» **EXERCISE INSTRUCTIONS**:
Using the records below, output the stretch that opens with the line containing "brown house: 2 -> 4" and closes with the line containing "orange cap: 3 -> 0", exactly and including both lines, with nothing more.

*** Opening MATERIAL SHOWN ***

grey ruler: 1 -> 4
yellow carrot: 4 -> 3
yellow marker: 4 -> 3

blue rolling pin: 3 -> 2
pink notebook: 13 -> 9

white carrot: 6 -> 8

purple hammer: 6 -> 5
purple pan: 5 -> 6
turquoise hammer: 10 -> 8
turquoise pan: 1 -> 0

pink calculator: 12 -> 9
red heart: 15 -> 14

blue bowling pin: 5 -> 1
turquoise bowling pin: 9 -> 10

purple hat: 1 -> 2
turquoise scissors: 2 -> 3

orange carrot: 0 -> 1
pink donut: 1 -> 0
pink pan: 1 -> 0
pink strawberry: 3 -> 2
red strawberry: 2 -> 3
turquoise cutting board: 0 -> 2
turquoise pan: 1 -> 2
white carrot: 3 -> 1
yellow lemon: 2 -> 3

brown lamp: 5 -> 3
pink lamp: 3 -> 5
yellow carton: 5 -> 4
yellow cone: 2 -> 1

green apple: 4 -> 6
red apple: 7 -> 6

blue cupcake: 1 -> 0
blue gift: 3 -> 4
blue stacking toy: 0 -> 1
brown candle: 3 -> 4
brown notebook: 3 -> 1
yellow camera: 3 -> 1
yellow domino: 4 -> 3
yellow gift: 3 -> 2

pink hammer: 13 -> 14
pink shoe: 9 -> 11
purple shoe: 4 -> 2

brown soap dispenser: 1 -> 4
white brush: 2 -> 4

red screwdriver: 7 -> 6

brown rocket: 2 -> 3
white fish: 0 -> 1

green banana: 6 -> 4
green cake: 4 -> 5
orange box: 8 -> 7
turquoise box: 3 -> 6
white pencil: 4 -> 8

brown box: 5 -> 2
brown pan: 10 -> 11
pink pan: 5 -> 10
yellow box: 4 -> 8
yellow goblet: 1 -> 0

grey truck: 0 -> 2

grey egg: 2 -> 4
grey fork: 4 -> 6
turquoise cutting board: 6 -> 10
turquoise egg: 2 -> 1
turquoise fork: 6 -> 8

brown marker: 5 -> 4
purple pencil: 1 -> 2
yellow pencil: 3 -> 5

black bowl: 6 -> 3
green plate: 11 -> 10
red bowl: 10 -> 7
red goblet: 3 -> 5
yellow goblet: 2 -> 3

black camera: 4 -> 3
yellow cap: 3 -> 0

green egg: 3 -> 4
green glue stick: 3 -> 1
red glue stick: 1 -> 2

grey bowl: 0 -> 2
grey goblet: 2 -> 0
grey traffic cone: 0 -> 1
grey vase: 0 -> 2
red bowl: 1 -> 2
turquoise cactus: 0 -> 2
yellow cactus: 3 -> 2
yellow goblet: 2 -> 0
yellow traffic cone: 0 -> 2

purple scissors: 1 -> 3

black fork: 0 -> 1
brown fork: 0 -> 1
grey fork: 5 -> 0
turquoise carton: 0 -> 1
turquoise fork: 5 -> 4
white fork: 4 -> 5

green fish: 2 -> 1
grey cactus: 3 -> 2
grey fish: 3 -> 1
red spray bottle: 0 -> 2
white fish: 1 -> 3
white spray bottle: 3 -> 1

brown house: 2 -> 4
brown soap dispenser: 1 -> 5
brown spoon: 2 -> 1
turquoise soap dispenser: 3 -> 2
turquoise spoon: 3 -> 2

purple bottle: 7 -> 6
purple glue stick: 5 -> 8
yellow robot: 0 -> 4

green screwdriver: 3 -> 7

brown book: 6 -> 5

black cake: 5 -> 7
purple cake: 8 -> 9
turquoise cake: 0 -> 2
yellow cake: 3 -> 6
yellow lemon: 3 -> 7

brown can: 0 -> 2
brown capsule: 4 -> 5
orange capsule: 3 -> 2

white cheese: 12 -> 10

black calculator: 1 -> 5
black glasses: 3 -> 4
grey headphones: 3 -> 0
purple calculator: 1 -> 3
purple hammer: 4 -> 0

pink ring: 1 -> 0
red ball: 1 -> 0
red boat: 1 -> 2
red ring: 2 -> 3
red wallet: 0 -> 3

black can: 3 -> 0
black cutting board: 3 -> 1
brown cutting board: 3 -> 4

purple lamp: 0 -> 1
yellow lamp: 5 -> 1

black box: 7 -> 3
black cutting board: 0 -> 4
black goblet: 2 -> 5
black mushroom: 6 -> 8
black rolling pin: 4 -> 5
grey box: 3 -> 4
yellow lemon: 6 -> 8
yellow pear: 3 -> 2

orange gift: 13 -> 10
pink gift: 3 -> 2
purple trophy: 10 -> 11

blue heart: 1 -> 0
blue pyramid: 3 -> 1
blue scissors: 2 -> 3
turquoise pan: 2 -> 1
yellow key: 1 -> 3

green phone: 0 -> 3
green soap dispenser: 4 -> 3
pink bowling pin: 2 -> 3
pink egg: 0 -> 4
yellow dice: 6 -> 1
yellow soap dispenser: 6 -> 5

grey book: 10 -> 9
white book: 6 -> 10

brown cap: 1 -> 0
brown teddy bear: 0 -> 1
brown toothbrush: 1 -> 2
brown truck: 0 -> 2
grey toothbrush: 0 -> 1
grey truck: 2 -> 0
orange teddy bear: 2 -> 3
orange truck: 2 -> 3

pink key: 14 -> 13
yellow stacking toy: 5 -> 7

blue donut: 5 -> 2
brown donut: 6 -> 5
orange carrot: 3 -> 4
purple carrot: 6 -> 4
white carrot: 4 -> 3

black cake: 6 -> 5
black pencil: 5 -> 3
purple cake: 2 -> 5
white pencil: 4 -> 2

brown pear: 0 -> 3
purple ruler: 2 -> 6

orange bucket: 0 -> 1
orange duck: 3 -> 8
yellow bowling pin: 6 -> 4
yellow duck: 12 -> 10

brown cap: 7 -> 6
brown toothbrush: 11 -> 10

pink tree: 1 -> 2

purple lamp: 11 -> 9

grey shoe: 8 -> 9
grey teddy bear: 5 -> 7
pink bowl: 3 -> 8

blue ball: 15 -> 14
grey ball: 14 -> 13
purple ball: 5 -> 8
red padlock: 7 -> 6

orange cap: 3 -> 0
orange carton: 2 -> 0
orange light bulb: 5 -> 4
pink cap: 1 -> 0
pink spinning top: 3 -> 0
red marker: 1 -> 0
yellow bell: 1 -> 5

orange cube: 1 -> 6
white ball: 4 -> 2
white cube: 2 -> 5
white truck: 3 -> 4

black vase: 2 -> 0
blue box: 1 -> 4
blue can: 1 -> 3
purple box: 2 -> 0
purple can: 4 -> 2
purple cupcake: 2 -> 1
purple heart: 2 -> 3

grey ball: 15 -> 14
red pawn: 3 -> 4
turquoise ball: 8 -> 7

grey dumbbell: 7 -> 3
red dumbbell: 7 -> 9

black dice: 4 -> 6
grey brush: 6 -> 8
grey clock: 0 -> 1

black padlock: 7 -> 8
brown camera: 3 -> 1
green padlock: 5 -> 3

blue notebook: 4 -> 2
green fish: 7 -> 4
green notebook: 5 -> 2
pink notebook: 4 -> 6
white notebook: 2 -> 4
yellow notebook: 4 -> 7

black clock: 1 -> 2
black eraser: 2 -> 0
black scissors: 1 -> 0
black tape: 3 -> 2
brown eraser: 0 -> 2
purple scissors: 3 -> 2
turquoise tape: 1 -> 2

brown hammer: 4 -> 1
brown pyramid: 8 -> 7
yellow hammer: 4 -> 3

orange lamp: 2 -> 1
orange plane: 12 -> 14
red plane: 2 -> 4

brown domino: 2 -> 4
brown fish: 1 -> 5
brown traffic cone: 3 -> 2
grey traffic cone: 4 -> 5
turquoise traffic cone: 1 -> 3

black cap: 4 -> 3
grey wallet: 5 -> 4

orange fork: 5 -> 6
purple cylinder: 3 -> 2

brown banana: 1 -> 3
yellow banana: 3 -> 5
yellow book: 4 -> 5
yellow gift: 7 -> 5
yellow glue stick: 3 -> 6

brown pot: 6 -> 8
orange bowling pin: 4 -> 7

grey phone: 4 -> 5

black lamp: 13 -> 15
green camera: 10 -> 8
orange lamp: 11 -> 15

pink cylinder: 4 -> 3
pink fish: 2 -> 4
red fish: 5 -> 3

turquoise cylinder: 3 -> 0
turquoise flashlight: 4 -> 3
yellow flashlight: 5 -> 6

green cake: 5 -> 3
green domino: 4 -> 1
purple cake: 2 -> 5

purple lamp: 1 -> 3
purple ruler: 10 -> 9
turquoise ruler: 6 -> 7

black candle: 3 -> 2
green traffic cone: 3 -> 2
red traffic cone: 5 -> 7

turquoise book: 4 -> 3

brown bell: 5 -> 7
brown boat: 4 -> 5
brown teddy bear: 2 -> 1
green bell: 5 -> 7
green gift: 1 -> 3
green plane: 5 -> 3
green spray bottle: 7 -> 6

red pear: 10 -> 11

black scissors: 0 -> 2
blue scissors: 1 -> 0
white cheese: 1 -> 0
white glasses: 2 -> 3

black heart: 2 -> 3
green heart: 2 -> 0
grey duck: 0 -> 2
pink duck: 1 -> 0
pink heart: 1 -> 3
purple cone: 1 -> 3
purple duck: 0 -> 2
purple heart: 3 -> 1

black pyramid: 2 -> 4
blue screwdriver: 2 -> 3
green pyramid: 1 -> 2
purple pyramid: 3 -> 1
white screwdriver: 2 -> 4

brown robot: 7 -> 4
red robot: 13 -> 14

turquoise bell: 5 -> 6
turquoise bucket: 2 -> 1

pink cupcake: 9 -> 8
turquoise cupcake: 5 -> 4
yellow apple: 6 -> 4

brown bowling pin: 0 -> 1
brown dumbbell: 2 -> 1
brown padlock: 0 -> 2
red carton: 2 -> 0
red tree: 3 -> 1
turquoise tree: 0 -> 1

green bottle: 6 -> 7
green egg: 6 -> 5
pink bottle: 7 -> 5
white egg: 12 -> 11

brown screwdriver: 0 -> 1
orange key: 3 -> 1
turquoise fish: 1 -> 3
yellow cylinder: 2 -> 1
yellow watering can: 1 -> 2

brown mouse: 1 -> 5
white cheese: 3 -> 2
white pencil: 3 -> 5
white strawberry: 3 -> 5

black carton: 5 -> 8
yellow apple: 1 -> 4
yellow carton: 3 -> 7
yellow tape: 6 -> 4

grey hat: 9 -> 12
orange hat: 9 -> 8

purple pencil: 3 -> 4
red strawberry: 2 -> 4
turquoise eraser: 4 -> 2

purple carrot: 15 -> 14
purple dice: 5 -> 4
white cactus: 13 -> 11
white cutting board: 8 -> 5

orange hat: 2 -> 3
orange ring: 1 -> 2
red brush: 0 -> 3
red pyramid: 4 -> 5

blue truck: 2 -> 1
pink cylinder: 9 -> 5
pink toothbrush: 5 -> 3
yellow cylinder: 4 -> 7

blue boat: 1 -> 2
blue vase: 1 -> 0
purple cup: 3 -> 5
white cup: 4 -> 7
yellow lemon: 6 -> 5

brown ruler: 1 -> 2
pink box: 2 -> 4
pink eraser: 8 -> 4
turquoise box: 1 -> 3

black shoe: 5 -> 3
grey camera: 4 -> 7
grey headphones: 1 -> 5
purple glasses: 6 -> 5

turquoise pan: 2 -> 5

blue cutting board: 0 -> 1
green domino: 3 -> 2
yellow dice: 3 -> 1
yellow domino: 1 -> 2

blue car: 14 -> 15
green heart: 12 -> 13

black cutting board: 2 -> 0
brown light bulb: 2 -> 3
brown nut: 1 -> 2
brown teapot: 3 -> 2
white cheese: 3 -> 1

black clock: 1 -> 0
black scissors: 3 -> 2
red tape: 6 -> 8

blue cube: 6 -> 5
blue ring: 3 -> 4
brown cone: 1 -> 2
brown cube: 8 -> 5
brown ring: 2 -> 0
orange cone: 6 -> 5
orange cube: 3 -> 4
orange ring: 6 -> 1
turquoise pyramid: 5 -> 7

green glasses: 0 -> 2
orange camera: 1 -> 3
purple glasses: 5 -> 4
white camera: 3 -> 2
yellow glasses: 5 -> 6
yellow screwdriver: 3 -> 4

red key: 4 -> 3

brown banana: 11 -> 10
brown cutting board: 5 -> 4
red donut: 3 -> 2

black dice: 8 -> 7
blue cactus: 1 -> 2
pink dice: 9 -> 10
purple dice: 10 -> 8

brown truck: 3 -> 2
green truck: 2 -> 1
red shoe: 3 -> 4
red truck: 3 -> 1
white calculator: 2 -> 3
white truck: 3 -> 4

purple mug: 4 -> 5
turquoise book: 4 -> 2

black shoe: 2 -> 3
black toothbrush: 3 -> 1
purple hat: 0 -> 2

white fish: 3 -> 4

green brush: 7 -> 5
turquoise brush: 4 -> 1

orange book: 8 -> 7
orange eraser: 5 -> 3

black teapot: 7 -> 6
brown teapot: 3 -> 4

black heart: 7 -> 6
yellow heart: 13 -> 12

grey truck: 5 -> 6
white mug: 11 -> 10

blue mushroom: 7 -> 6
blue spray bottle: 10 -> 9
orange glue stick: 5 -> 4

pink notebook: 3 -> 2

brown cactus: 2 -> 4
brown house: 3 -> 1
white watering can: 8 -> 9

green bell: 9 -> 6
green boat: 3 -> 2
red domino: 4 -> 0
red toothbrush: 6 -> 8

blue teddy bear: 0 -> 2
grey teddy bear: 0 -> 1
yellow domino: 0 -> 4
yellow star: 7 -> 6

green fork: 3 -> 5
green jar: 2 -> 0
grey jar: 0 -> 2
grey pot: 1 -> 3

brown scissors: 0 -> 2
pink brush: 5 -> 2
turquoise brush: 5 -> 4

*** Closing MATERIAL SHOWN ***

» **ANSWER TO THIS PROBLEM**:
brown house: 2 -> 4
brown soap dispenser: 1 -> 5
brown spoon: 2 -> 1
turquoise soap dispenser: 3 -> 2
turquoise spoon: 3 -> 2

purple bottle: 7 -> 6
purple glue stick: 5 -> 8
yellow robot: 0 -> 4

green screwdriver: 3 -> 7

brown book: 6 -> 5

black cake: 5 -> 7
purple cake: 8 -> 9
turquoise cake: 0 -> 2
yellow cake: 3 -> 6
yellow lemon: 3 -> 7

brown can: 0 -> 2
brown capsule: 4 -> 5
orange capsule: 3 -> 2

white cheese: 12 -> 10

black calculator: 1 -> 5
black glasses: 3 -> 4
grey headphones: 3 -> 0
purple calculator: 1 -> 3
purple hammer: 4 -> 0

pink ring: 1 -> 0
red ball: 1 -> 0
red boat: 1 -> 2
red ring: 2 -> 3
red wallet: 0 -> 3

black can: 3 -> 0
black cutting board: 3 -> 1
brown cutting board: 3 -> 4

purple lamp: 0 -> 1
yellow lamp: 5 -> 1

black box: 7 -> 3
black cutting board: 0 -> 4
black goblet: 2 -> 5
black mushroom: 6 -> 8
black rolling pin: 4 -> 5
grey box: 3 -> 4
yellow lemon: 6 -> 8
yellow pear: 3 -> 2

orange gift: 13 -> 10
pink gift: 3 -> 2
purple trophy: 10 -> 11

blue heart: 1 -> 0
blue pyramid: 3 -> 1
blue scissors: 2 -> 3
turquoise pan: 2 -> 1
yellow key: 1 -> 3

green phone: 0 -> 3
green soap dispenser: 4 -> 3
pink bowling pin: 2 -> 3
pink egg: 0 -> 4
yellow dice: 6 -> 1
yellow soap dispenser: 6 -> 5

grey book: 10 -> 9
white book: 6 -> 10

brown cap: 1 -> 0
brown teddy bear: 0 -> 1
brown toothbrush: 1 -> 2
brown truck: 0 -> 2
grey toothbrush: 0 -> 1
grey truck: 2 -> 0
orange teddy bear: 2 -> 3
orange truck: 2 -> 3

pink key: 14 -> 13
yellow stacking toy: 5 -> 7

blue donut: 5 -> 2
brown donut: 6 -> 5
orange carrot: 3 -> 4
purple carrot: 6 -> 4
white carrot: 4 -> 3

black cake: 6 -> 5
black pencil: 5 -> 3
purple cake: 2 -> 5
white pencil: 4 -> 2

brown pear: 0 -> 3
purple ruler: 2 -> 6

orange bucket: 0 -> 1
orange duck: 3 -> 8
yellow bowling pin: 6 -> 4
yellow duck: 12 -> 10

brown cap: 7 -> 6
brown toothbrush: 11 -> 10

pink tree: 1 -> 2

purple lamp: 11 -> 9

grey shoe: 8 -> 9
grey teddy bear: 5 -> 7
pink bowl: 3 -> 8

blue ball: 15 -> 14
grey ball: 14 -> 13
purple ball: 5 -> 8
red padlock: 7 -> 6

orange cap: 3 -> 0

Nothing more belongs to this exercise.